▶ [Exercise brief] Read the listing below and tally the lines that contain "none"; the reply is that tally only.

▶ [Provided information]
▬▬▬▬▬▬▬▬▬▬
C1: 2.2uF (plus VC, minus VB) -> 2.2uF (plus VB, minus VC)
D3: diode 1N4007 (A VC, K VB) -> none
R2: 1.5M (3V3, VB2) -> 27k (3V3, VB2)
▬▬▬▬▬▬▬▬▬▬
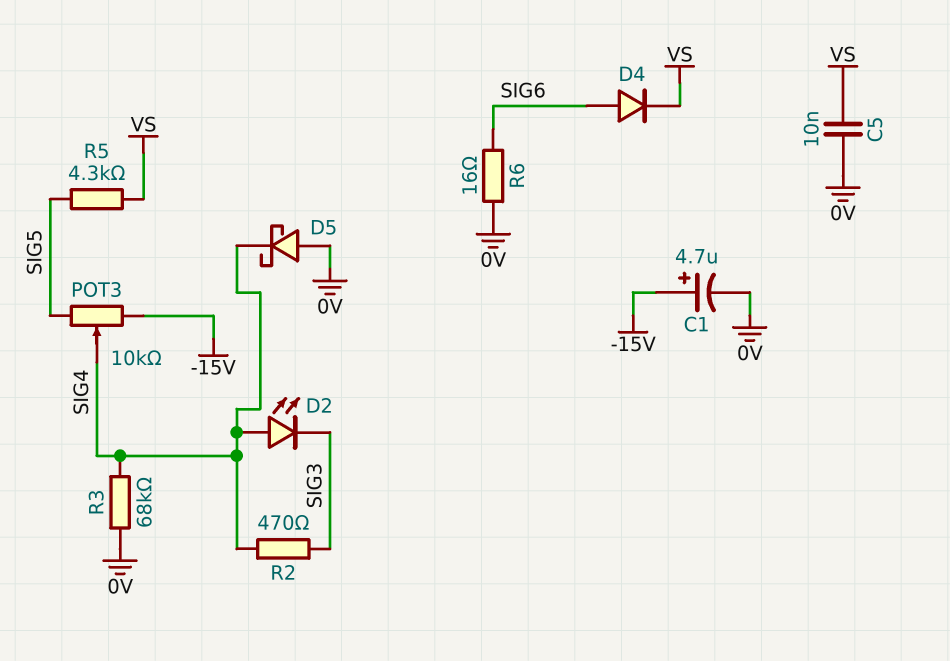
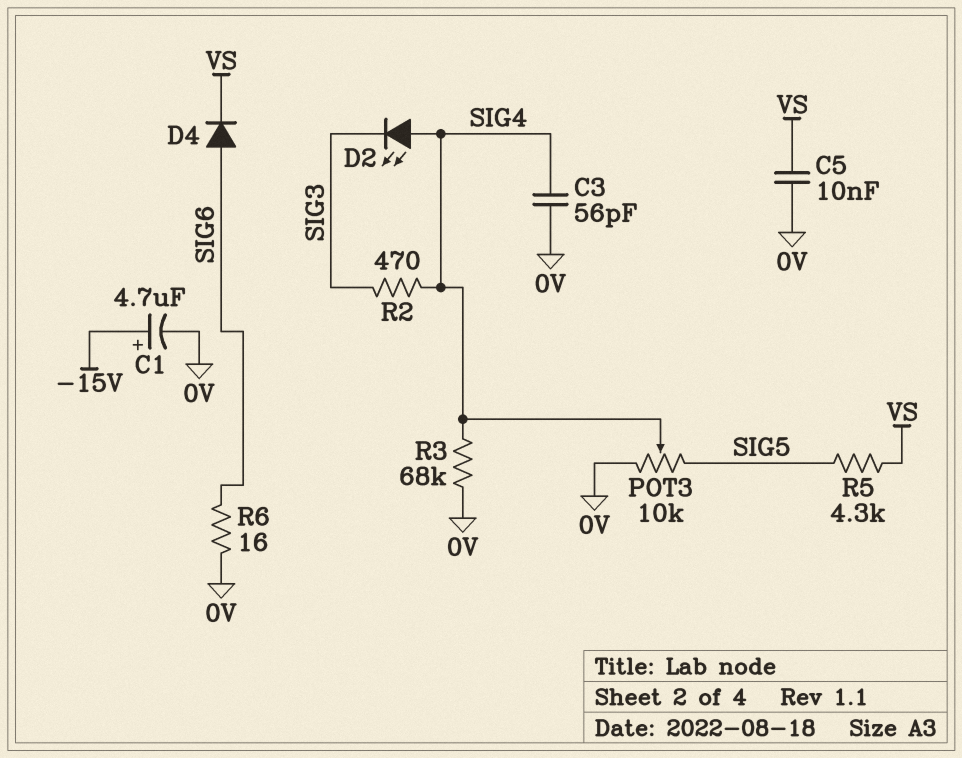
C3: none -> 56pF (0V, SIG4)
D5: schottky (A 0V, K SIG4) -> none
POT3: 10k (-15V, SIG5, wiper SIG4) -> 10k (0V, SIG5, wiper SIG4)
▬▬▬▬▬▬▬▬▬▬
▶ [Written solution] 3